> _Given problem_
Please reproduce all of the data below word for word, with nothing changed or left out.

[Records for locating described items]
◇ ◇ ◇ ◇ ◇ ◇ ◇

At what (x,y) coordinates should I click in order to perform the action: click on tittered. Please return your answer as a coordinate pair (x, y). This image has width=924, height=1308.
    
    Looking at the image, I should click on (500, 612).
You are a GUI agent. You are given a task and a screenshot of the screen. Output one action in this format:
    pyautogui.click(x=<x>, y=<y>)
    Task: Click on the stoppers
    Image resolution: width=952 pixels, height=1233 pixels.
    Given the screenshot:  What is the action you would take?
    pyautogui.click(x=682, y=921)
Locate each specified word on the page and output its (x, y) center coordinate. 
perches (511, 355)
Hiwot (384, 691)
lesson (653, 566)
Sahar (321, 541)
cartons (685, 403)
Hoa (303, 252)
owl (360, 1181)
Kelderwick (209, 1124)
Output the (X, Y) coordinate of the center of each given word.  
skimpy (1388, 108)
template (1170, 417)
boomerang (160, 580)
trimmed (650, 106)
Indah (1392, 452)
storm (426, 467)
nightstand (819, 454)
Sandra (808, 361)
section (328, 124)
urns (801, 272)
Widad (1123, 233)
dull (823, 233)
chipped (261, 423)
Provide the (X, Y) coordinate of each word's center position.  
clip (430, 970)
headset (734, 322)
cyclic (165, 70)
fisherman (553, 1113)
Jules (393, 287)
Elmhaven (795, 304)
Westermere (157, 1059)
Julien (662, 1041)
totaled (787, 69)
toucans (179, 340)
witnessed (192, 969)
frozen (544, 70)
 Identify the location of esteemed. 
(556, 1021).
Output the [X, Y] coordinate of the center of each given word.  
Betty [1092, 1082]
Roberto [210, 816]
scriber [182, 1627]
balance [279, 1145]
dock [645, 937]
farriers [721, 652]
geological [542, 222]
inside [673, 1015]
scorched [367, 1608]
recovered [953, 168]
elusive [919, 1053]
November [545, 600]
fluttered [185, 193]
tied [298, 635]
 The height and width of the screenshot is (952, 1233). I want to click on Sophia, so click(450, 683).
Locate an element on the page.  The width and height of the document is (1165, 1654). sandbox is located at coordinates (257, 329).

◇ ◇ ◇ ◇ ◇ ◇ ◇

> _Finished answer_
At what (x,y) coordinates should I click in order to perform the action: click on tittered. Please return your answer as a coordinate pair (x, y). This image has width=924, height=1308.
    
    Looking at the image, I should click on (500, 612).
You are a GUI agent. You are given a task and a screenshot of the screen. Output one action in this format:
    pyautogui.click(x=<x>, y=<y>)
    Task: Click on the stoppers
    Image resolution: width=952 pixels, height=1233 pixels.
    Given the screenshot:  What is the action you would take?
    pyautogui.click(x=682, y=921)
Locate each specified word on the page and output its (x, y) center coordinate. 
perches (511, 355)
Hiwot (384, 691)
lesson (653, 566)
Sahar (321, 541)
cartons (685, 403)
Hoa (303, 252)
owl (360, 1181)
Kelderwick (209, 1124)
Output the (X, Y) coordinate of the center of each given word.  
skimpy (1388, 108)
template (1170, 417)
boomerang (160, 580)
trimmed (650, 106)
Indah (1392, 452)
storm (426, 467)
nightstand (819, 454)
Sandra (808, 361)
section (328, 124)
urns (801, 272)
Widad (1123, 233)
dull (823, 233)
chipped (261, 423)
Provide the (X, Y) coordinate of each word's center position.  
clip (430, 970)
headset (734, 322)
cyclic (165, 70)
fisherman (553, 1113)
Jules (393, 287)
Elmhaven (795, 304)
Westermere (157, 1059)
Julien (662, 1041)
totaled (787, 69)
toucans (179, 340)
witnessed (192, 969)
frozen (544, 70)
 Identify the location of esteemed. 
(556, 1021).
Output the [X, Y] coordinate of the center of each given word.  
Betty [1092, 1082]
Roberto [210, 816]
scriber [182, 1627]
balance [279, 1145]
dock [645, 937]
farriers [721, 652]
geological [542, 222]
inside [673, 1015]
scorched [367, 1608]
recovered [953, 168]
elusive [919, 1053]
November [545, 600]
fluttered [185, 193]
tied [298, 635]
 The height and width of the screenshot is (952, 1233). I want to click on Sophia, so click(450, 683).
Locate an element on the page.  The width and height of the document is (1165, 1654). sandbox is located at coordinates (257, 329).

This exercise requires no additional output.